> [Task inputs]
*****

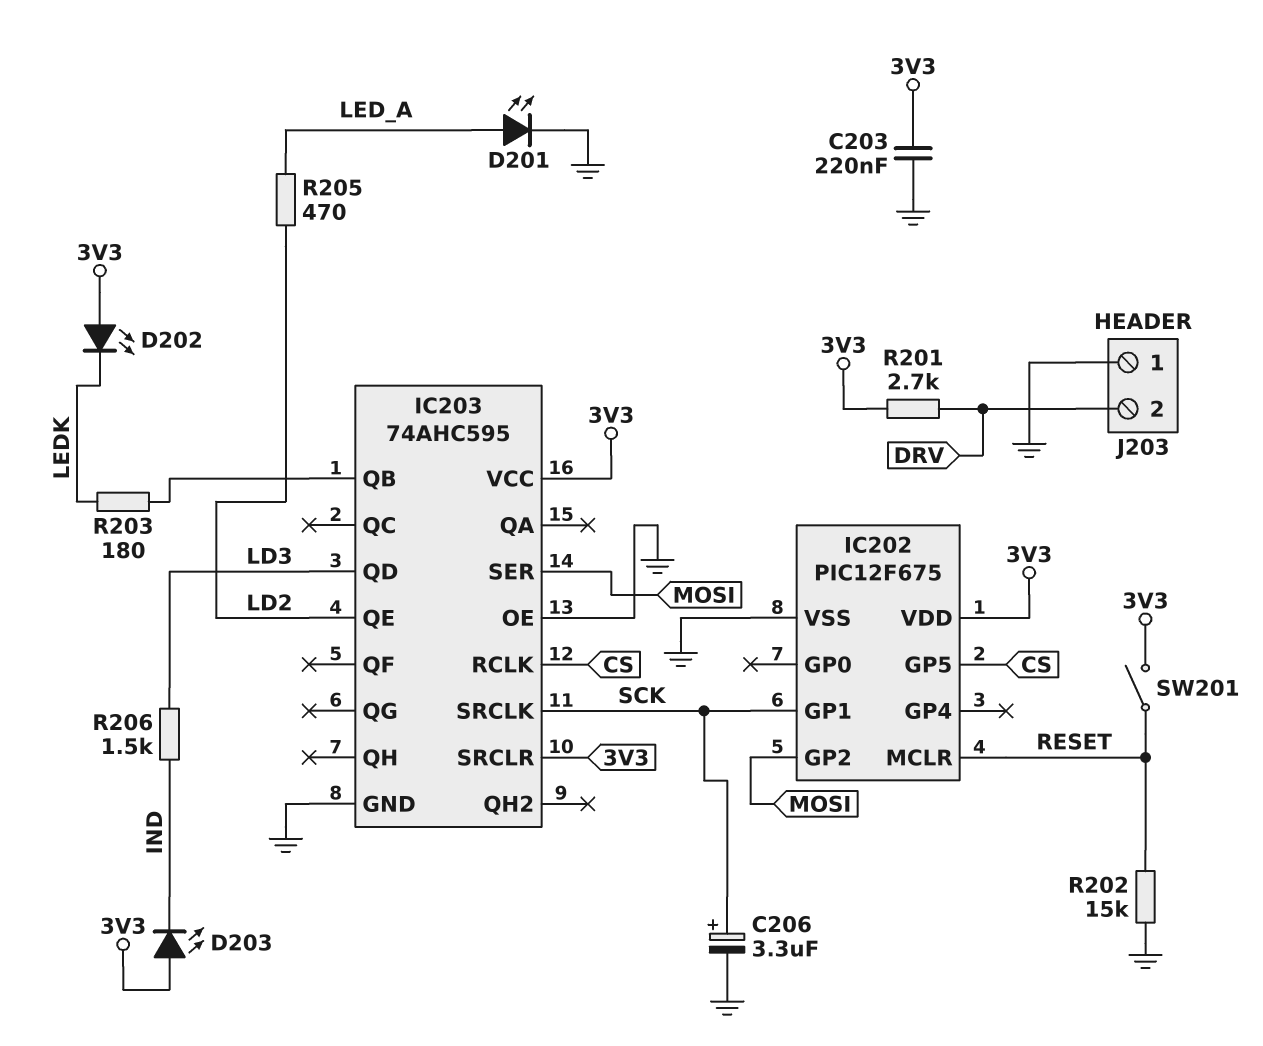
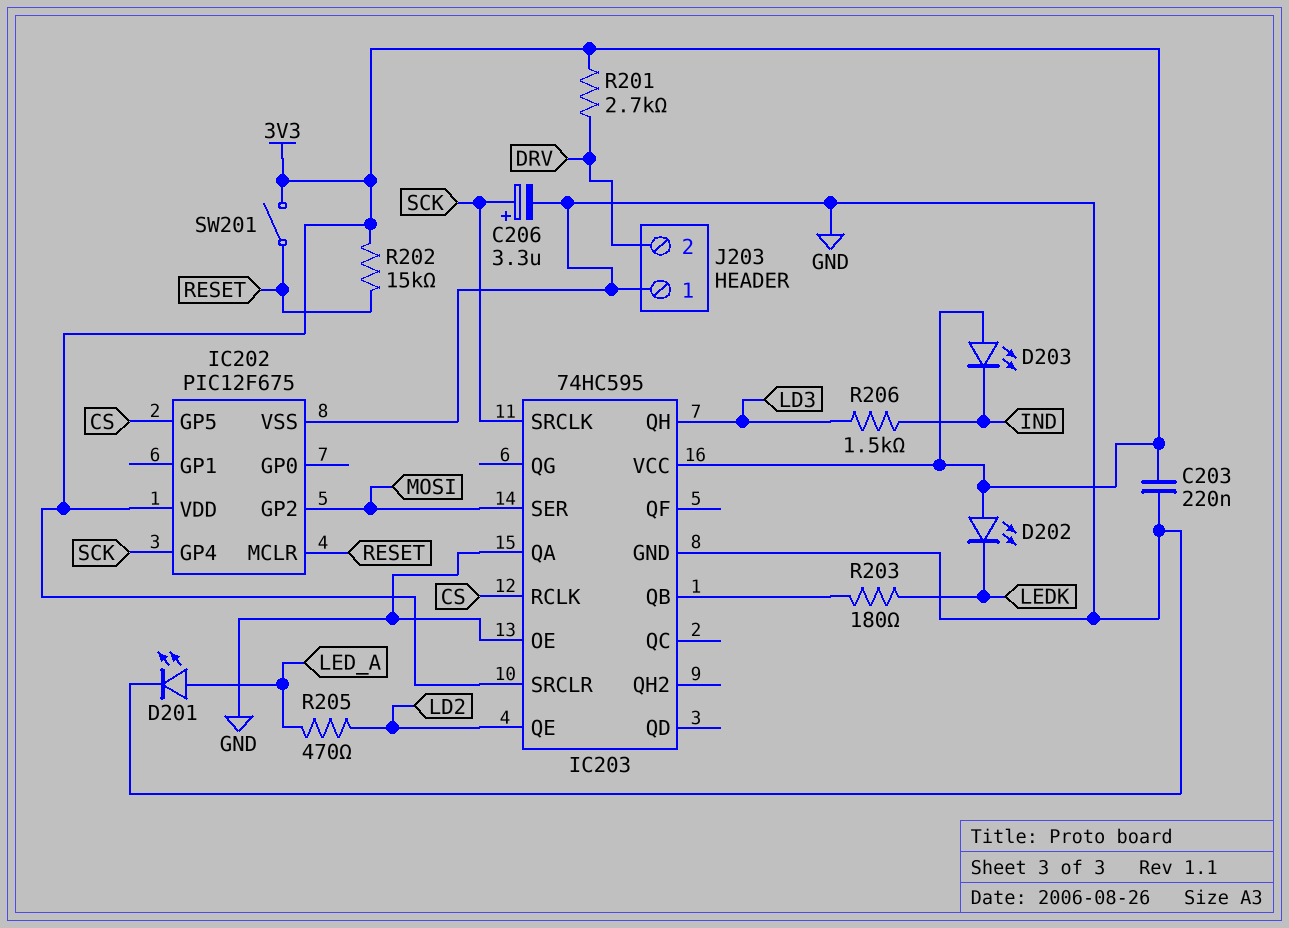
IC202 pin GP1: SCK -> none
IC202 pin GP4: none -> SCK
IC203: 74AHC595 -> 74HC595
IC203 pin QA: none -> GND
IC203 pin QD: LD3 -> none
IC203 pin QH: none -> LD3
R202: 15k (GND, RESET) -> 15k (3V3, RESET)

*****

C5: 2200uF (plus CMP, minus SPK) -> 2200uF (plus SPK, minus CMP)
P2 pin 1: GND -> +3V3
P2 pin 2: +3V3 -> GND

*****

> [Problem statement] Among the records above, a stretch begins at the line containing "IC203 pin QH: none -> LD3" and ends at the line containing "R202: 15k (GND, RESET) -> 15k (3V3, RESET)". Restate that stretch word for word, and nothing else.

> [Exercise answer]
IC203 pin QH: none -> LD3
R202: 15k (GND, RESET) -> 15k (3V3, RESET)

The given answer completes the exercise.